(Extracted information Opens)
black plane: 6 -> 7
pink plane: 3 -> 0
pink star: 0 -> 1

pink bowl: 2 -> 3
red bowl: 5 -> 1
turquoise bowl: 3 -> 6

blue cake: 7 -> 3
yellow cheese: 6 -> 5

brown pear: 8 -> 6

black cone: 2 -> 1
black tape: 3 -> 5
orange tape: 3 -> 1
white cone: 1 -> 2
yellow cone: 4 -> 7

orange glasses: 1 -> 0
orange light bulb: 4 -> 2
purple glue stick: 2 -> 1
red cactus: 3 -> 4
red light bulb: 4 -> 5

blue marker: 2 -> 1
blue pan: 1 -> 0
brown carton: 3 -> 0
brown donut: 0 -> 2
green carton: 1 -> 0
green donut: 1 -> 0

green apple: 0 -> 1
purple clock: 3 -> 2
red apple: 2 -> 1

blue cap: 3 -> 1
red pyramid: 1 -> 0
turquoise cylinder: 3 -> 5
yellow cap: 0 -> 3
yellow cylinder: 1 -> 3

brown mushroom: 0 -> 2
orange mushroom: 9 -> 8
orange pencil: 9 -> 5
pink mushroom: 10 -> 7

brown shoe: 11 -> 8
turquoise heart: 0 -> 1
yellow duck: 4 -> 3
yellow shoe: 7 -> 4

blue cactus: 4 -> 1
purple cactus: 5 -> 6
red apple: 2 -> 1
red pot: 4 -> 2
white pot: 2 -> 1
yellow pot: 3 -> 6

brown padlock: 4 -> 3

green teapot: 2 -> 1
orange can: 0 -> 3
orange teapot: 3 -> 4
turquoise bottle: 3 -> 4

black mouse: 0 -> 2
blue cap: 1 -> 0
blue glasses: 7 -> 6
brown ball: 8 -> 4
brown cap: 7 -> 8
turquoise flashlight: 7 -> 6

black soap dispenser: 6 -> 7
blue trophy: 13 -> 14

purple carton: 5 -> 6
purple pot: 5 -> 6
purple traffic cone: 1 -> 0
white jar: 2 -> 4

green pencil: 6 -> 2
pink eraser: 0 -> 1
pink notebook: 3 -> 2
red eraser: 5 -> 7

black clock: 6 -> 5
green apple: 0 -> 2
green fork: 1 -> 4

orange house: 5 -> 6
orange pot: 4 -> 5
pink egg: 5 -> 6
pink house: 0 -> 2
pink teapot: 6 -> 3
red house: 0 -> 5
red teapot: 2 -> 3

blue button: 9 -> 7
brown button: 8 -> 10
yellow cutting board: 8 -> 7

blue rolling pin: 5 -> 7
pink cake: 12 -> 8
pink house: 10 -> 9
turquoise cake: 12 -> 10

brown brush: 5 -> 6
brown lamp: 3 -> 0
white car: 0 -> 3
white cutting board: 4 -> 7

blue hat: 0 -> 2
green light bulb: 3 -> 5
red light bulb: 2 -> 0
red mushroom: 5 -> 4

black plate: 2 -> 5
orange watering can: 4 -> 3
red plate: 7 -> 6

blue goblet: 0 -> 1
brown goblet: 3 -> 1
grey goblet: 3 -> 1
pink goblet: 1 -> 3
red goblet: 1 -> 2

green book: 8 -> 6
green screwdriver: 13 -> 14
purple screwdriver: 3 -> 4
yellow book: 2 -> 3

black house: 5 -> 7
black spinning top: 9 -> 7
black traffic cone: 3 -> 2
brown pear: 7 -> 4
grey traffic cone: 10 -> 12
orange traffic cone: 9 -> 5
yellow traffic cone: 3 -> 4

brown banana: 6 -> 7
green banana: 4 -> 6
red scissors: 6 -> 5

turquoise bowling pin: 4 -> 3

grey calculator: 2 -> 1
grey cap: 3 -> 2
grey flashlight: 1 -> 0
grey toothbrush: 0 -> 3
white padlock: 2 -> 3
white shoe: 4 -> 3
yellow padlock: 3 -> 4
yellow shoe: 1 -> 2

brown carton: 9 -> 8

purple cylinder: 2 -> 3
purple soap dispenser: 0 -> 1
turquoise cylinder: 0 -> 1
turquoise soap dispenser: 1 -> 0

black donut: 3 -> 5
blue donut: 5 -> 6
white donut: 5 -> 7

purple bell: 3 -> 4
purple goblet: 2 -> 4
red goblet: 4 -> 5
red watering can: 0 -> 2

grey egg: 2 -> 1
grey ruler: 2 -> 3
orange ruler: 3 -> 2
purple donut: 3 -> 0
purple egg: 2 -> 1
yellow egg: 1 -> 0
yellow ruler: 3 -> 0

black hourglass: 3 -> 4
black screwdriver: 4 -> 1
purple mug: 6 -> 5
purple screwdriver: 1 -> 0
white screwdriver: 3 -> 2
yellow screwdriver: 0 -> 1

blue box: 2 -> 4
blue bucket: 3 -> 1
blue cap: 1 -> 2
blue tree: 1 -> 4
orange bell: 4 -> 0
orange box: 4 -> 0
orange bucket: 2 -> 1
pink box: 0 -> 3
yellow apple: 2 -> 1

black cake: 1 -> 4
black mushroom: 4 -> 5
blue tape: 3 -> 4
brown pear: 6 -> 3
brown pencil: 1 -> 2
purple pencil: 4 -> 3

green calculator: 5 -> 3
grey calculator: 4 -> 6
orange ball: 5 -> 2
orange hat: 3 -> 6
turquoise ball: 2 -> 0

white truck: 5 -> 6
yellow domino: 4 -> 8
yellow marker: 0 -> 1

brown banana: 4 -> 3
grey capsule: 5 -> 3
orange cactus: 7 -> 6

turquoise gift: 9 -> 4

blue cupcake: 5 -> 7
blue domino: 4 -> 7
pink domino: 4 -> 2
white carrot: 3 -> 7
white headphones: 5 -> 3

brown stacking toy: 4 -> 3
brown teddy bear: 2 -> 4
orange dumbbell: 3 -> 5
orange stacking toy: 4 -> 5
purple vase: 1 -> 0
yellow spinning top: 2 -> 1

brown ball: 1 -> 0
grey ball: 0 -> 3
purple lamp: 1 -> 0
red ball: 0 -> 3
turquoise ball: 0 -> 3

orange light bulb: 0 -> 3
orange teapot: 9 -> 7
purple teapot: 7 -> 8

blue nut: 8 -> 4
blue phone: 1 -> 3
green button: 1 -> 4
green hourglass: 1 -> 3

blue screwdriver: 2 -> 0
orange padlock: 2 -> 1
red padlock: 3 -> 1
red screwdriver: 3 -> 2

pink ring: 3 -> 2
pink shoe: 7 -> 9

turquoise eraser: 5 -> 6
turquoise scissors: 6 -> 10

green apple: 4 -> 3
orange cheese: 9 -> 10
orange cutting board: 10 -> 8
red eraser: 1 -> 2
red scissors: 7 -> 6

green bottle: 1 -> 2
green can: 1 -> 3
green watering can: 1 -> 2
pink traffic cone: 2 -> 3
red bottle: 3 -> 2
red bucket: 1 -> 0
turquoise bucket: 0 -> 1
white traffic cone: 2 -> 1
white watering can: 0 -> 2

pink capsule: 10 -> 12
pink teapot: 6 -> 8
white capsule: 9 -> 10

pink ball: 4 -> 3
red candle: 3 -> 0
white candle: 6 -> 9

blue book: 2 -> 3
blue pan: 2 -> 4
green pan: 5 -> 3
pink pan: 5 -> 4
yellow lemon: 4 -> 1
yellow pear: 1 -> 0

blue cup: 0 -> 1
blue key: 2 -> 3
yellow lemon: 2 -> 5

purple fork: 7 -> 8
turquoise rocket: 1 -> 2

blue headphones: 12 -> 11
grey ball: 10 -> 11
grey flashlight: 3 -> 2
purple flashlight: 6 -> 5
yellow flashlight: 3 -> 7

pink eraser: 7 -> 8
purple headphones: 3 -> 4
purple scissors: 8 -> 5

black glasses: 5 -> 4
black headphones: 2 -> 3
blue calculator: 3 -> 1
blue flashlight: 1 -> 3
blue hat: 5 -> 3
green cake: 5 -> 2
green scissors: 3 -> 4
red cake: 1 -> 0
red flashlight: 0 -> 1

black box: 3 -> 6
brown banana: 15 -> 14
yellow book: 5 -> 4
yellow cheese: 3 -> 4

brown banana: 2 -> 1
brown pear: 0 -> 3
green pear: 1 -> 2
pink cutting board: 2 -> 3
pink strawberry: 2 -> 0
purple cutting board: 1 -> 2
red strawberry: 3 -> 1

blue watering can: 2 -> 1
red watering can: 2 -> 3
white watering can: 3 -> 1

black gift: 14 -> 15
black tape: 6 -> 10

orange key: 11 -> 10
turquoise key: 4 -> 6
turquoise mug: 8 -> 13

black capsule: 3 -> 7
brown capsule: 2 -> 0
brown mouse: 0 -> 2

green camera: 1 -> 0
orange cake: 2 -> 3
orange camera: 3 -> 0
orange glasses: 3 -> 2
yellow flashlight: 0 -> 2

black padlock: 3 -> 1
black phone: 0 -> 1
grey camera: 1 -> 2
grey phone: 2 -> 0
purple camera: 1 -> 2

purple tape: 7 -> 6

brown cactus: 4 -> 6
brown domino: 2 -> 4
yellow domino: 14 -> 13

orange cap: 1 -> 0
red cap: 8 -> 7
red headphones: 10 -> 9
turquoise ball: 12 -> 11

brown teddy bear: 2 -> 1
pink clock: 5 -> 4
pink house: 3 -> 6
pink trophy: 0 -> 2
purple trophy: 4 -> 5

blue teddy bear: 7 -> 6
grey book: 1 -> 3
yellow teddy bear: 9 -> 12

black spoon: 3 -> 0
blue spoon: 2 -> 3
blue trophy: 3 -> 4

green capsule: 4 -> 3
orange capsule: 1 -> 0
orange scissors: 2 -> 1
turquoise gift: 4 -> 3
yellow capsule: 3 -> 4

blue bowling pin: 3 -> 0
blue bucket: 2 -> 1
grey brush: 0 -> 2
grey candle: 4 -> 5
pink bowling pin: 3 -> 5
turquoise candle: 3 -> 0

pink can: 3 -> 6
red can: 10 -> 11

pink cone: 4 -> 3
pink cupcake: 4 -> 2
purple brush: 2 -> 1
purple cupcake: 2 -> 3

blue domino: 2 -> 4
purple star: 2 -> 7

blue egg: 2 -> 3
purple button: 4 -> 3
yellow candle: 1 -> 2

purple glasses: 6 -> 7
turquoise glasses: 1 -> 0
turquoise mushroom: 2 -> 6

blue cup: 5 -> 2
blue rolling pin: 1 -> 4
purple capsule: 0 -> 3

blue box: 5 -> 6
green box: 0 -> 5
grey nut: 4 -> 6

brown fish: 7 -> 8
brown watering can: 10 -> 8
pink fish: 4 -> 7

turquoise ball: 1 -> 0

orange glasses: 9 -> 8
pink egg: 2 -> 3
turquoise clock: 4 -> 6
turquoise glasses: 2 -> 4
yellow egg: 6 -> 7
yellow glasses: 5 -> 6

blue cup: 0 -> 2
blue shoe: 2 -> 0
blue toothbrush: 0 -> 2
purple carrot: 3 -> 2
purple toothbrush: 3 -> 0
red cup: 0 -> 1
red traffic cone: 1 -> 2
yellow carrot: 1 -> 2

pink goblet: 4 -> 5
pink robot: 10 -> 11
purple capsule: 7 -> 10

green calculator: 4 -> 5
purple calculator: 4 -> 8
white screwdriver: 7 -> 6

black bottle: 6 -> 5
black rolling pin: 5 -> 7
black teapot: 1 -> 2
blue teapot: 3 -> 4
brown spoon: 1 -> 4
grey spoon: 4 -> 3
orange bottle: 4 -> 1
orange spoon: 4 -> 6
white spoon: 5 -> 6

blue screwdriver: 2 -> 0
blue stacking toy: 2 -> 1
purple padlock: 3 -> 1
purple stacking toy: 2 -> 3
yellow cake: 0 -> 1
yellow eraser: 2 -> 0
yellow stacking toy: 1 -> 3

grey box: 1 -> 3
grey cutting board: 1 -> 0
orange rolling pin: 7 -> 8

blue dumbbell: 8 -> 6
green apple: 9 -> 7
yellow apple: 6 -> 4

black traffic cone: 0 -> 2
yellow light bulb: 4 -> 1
(Extracted information Closes)
About this task
Going back to the entries above, set down exactly the lines that begin at the one with "grey spoon: 4 -> 3" and end at the one with "orange rolling pin: 7 -> 8", both included, and nothing else.

Result
grey spoon: 4 -> 3
orange bottle: 4 -> 1
orange spoon: 4 -> 6
white spoon: 5 -> 6

blue screwdriver: 2 -> 0
blue stacking toy: 2 -> 1
purple padlock: 3 -> 1
purple stacking toy: 2 -> 3
yellow cake: 0 -> 1
yellow eraser: 2 -> 0
yellow stacking toy: 1 -> 3

grey box: 1 -> 3
grey cutting board: 1 -> 0
orange rolling pin: 7 -> 8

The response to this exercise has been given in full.